* TASK TO CARRY OUT:
Your response should consist of the entries below, reproduced exactly and without their images.

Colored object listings
_____

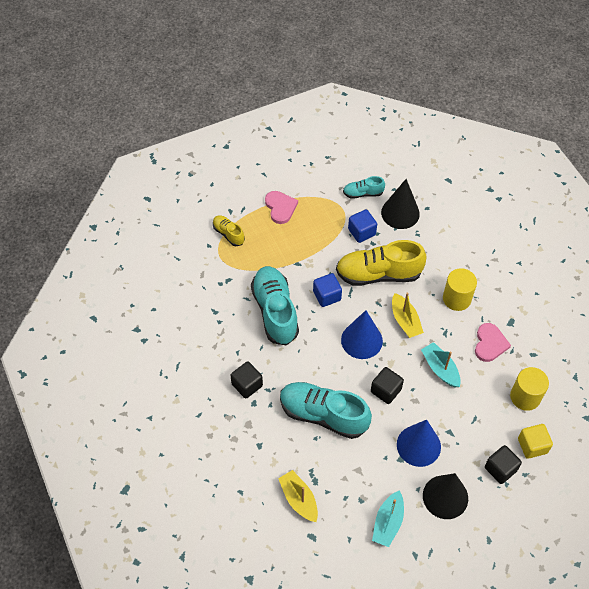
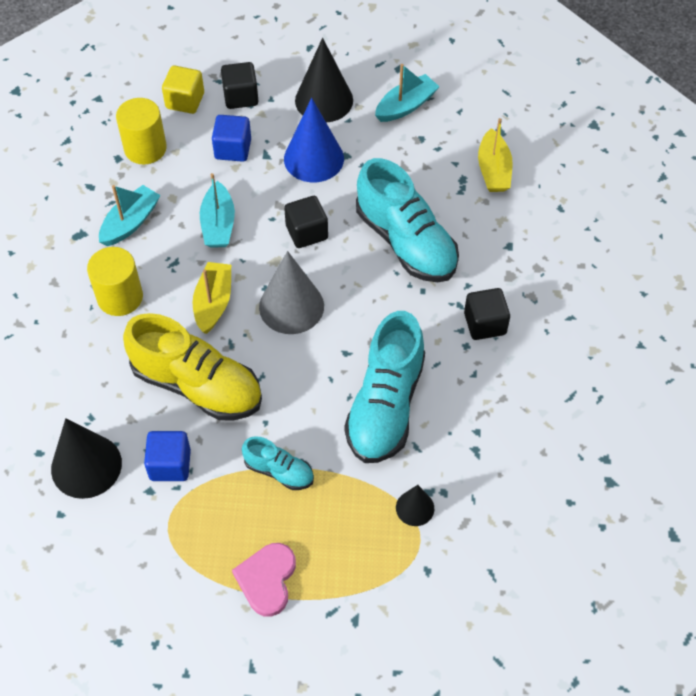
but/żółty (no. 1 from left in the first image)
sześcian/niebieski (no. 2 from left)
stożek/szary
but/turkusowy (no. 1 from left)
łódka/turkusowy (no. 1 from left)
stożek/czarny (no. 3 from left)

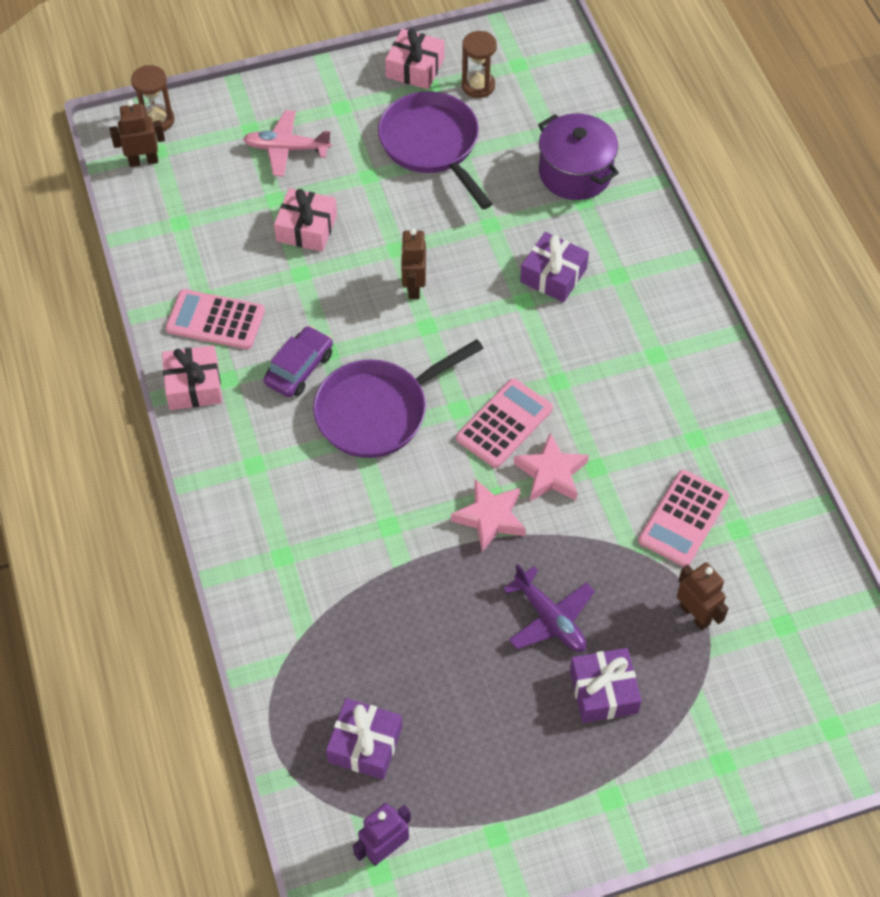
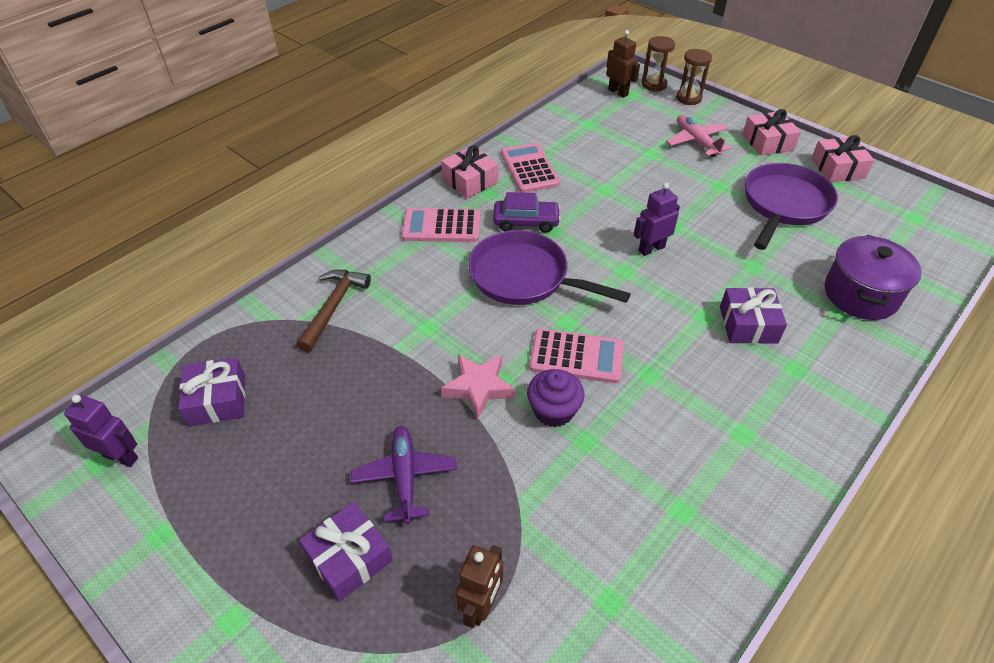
prezent/różowy (no. 2 from left)
robot/fioletowy (no. 2 from left)
klepsydra/brązowy (no. 2 from left)
samolot/fioletowy
muffinka/fioletowy
kalkulator/różowy (no. 1 from left)
młotek/brązowy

_____

* OUTPUT OF THE TASK:
but/żółty (no. 1 from left in the first image)
sześcian/niebieski (no. 2 from left)
stożek/szary
but/turkusowy (no. 1 from left)
łódka/turkusowy (no. 1 from left)
stożek/czarny (no. 3 from left)

prezent/różowy (no. 2 from left)
robot/fioletowy (no. 2 from left)
klepsydra/brązowy (no. 2 from left)
samolot/fioletowy
muffinka/fioletowy
kalkulator/różowy (no. 1 from left)
młotek/brązowy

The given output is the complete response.